DATA EXTRACTS -
--- START ---
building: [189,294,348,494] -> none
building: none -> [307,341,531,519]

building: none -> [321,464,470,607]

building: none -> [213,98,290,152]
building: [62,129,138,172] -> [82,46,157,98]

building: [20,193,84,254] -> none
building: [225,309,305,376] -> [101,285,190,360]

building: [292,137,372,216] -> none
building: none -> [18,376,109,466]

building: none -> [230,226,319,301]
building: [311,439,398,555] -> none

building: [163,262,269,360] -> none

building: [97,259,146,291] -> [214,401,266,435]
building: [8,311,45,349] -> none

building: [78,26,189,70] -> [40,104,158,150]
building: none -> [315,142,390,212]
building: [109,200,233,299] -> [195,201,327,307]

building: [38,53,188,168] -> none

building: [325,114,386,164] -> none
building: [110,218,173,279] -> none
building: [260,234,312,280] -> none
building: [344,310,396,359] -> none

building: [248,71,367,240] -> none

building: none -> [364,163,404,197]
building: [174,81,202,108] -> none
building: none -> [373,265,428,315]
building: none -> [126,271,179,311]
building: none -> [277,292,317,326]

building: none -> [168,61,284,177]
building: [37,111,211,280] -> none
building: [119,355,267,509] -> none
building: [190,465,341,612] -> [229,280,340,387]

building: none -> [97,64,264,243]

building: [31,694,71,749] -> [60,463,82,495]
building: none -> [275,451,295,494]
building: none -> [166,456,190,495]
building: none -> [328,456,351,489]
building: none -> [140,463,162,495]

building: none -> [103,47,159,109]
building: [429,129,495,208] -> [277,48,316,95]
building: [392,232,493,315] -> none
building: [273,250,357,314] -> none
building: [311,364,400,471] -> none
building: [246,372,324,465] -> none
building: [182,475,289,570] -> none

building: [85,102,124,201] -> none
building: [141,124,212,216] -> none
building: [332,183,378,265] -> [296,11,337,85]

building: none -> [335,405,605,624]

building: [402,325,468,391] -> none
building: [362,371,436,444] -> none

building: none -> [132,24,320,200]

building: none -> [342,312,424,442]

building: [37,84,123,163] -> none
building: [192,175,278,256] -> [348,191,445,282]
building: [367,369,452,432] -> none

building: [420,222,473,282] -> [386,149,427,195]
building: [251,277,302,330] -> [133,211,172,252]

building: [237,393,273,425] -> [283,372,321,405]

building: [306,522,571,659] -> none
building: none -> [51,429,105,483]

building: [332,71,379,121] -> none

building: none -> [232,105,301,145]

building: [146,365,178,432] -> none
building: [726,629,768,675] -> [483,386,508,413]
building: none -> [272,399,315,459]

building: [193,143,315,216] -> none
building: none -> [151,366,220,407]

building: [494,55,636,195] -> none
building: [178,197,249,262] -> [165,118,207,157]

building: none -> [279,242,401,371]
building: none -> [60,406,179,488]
--- END ---
WHAT THE TASK REQUIRES - For the material above, reproduce exactly the lines from the line with "building: [311,364,400,471] -> none" to the line with "building: [332,71,379,121] -> none", inclusive, and exclude all others.

SOLUTION TO THE EXERCISE -
building: [311,364,400,471] -> none
building: [246,372,324,465] -> none
building: [182,475,289,570] -> none

building: [85,102,124,201] -> none
building: [141,124,212,216] -> none
building: [332,183,378,265] -> [296,11,337,85]

building: none -> [335,405,605,624]

building: [402,325,468,391] -> none
building: [362,371,436,444] -> none

building: none -> [132,24,320,200]

building: none -> [342,312,424,442]

building: [37,84,123,163] -> none
building: [192,175,278,256] -> [348,191,445,282]
building: [367,369,452,432] -> none

building: [420,222,473,282] -> [386,149,427,195]
building: [251,277,302,330] -> [133,211,172,252]

building: [237,393,273,425] -> [283,372,321,405]

building: [306,522,571,659] -> none
building: none -> [51,429,105,483]

building: [332,71,379,121] -> none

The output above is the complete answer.